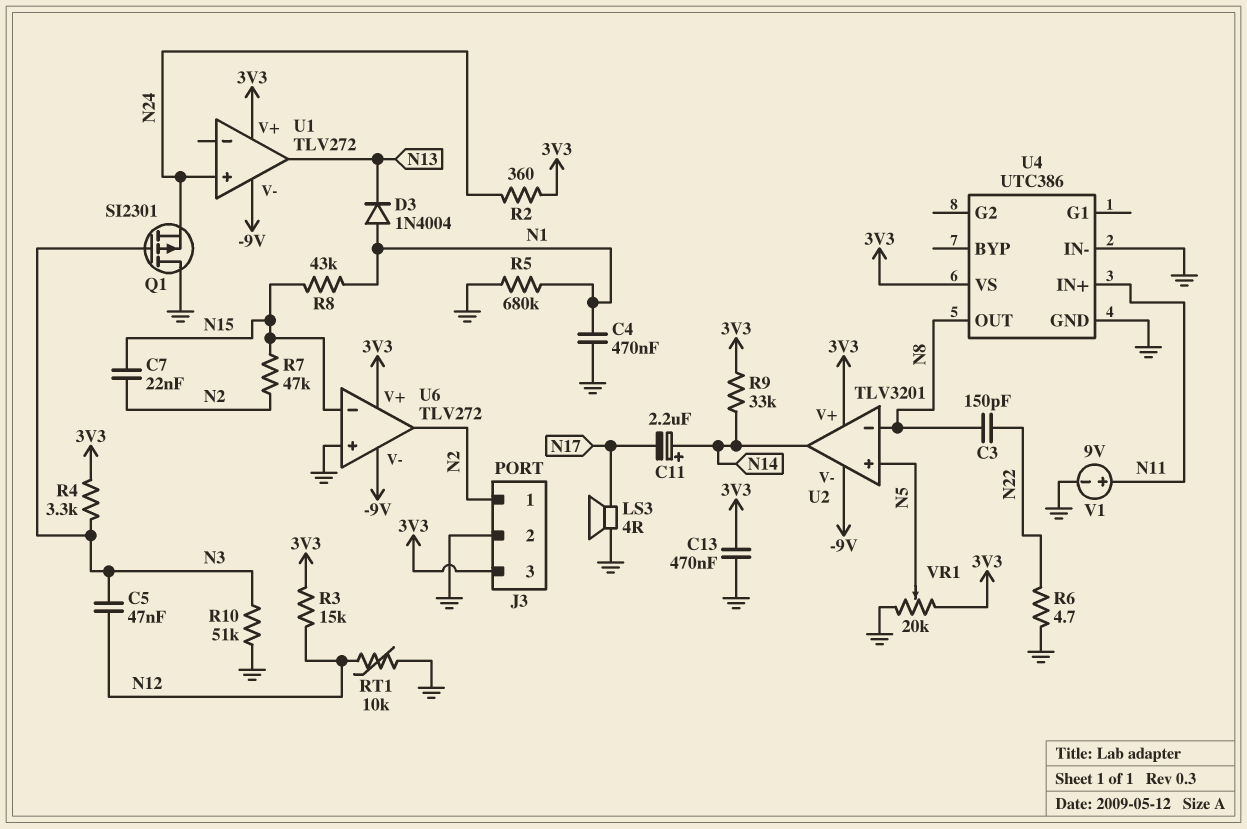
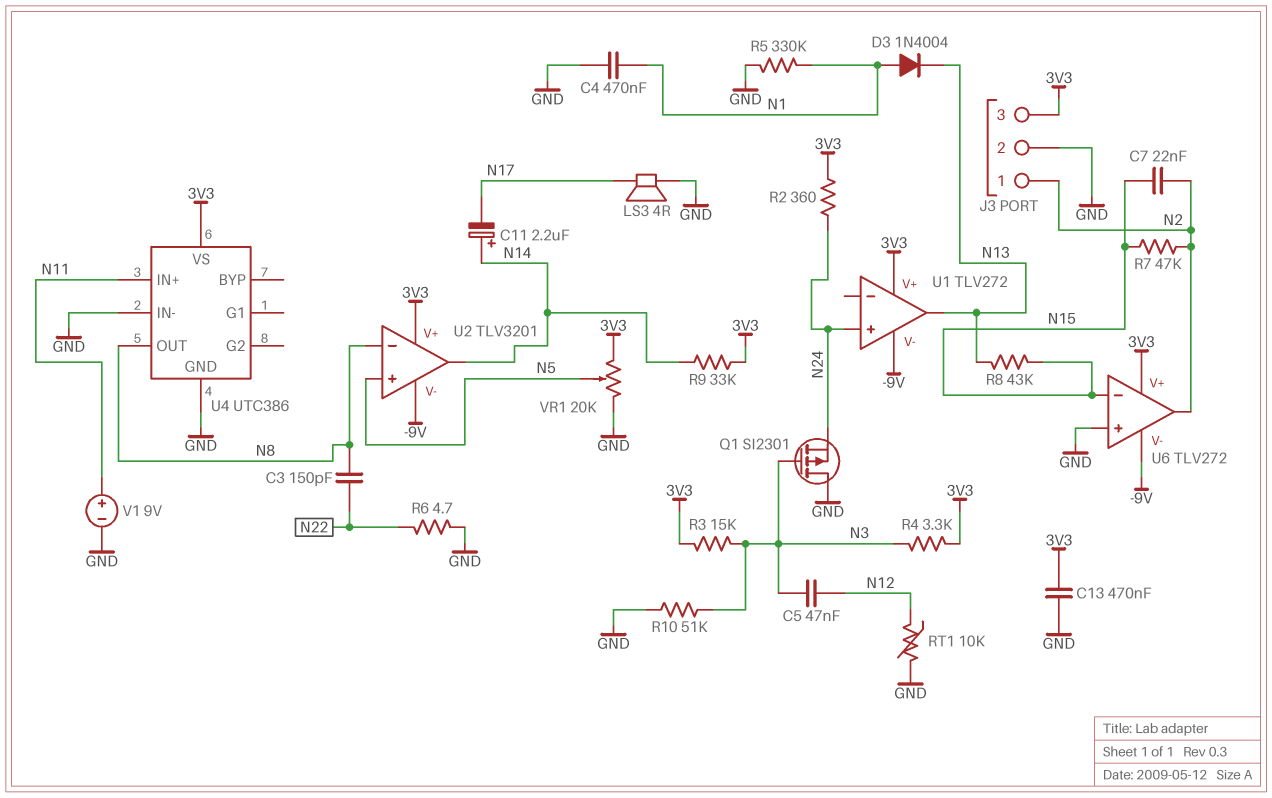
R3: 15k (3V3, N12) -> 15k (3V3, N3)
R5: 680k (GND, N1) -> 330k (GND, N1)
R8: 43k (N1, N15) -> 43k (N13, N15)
...
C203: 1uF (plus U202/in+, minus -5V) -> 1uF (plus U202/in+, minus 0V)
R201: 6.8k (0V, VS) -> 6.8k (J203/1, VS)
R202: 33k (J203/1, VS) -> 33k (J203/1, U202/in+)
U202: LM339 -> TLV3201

> [Problem details] Retype the records above, but only those lines that fall between the line containing "R3: 15k (3V3, N12) -> 15k (3V3, N3)" and the line containing "R8: 43k (N1, N15) -> 43k (N13, N15)", with both of those lines included, exactly as written.

> [Solution below]
R3: 15k (3V3, N12) -> 15k (3V3, N3)
R5: 680k (GND, N1) -> 330k (GND, N1)
R8: 43k (N1, N15) -> 43k (N13, N15)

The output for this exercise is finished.